■ The task ■
The entries below contain a stretch that opens with the line containing "none -> green brick D4 level 2" and closes with the line containing "none -> green round brick C4 level 1"; set down that stretch exactly, both ends included, and nothing else.

Object change descriptions
= = =

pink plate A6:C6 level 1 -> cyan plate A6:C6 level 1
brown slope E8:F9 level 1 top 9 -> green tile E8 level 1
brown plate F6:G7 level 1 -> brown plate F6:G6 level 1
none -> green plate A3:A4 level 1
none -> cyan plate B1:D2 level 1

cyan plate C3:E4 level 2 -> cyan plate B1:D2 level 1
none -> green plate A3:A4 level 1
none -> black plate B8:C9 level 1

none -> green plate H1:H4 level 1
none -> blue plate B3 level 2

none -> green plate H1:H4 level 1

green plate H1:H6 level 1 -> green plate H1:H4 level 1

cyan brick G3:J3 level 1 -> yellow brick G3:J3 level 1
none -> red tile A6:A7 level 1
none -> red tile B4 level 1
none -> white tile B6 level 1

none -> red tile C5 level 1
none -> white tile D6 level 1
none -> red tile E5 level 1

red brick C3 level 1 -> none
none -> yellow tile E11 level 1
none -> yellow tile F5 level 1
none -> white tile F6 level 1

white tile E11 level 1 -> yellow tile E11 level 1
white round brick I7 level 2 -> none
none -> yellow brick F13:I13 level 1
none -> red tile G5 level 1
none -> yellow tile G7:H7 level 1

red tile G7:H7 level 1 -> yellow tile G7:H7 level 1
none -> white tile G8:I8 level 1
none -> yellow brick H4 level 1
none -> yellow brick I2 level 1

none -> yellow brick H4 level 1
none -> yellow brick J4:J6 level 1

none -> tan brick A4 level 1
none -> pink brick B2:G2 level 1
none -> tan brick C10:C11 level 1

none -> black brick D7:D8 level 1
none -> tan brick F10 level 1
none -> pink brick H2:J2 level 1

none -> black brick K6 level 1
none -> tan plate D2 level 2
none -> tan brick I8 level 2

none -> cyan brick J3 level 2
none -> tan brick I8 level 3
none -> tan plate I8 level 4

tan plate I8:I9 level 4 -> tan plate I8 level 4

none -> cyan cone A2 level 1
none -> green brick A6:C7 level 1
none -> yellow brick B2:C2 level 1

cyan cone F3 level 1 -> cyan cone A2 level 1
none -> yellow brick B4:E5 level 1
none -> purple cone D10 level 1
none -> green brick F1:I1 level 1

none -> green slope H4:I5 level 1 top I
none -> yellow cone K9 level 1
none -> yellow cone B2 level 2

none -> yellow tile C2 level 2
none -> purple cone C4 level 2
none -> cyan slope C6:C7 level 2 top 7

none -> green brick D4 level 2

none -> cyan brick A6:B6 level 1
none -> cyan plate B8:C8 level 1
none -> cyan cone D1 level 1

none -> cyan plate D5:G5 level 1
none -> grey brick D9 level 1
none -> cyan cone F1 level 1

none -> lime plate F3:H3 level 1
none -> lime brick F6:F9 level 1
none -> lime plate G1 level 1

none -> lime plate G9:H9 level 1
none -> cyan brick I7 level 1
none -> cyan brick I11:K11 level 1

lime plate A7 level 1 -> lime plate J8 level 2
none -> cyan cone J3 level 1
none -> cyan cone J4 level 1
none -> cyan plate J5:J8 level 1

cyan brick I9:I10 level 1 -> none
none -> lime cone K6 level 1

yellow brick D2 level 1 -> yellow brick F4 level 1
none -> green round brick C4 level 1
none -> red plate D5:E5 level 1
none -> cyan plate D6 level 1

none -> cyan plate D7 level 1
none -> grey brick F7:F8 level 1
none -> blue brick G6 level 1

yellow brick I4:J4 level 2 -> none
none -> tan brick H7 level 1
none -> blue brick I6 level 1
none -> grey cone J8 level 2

= = =

■ Answer box ■
none -> green brick D4 level 2

none -> cyan brick A6:B6 level 1
none -> cyan plate B8:C8 level 1
none -> cyan cone D1 level 1

none -> cyan plate D5:G5 level 1
none -> grey brick D9 level 1
none -> cyan cone F1 level 1

none -> lime plate F3:H3 level 1
none -> lime brick F6:F9 level 1
none -> lime plate G1 level 1

none -> lime plate G9:H9 level 1
none -> cyan brick I7 level 1
none -> cyan brick I11:K11 level 1

lime plate A7 level 1 -> lime plate J8 level 2
none -> cyan cone J3 level 1
none -> cyan cone J4 level 1
none -> cyan plate J5:J8 level 1

cyan brick I9:I10 level 1 -> none
none -> lime cone K6 level 1

yellow brick D2 level 1 -> yellow brick F4 level 1
none -> green round brick C4 level 1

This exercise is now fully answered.